## RECORDED DATA
-- Opening Marker --

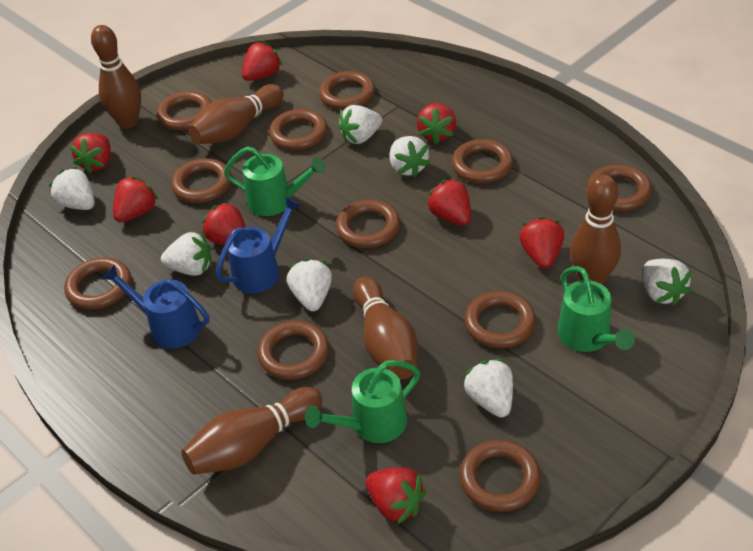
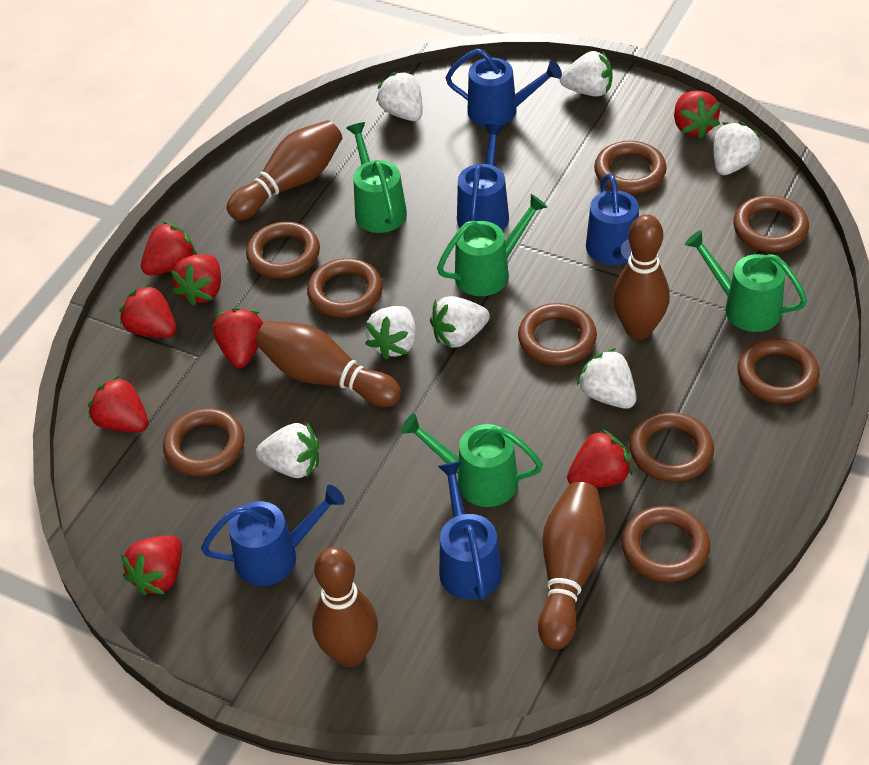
blue watering can: 2 -> 5
brown ring: 11 -> 9
green watering can: 3 -> 4

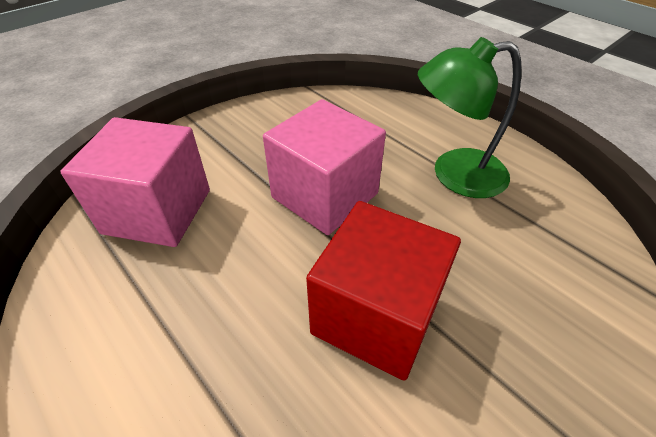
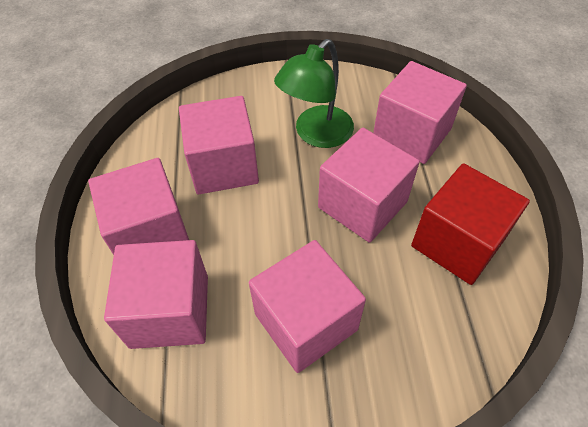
pink cube: 2 -> 6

-- Closing Marker --

## TASK
Please retype all of the material exactly, skipping whatever images it holds.

## RESULT OF THIS EXERCISE
blue watering can: 2 -> 5
brown ring: 11 -> 9
green watering can: 3 -> 4

pink cube: 2 -> 6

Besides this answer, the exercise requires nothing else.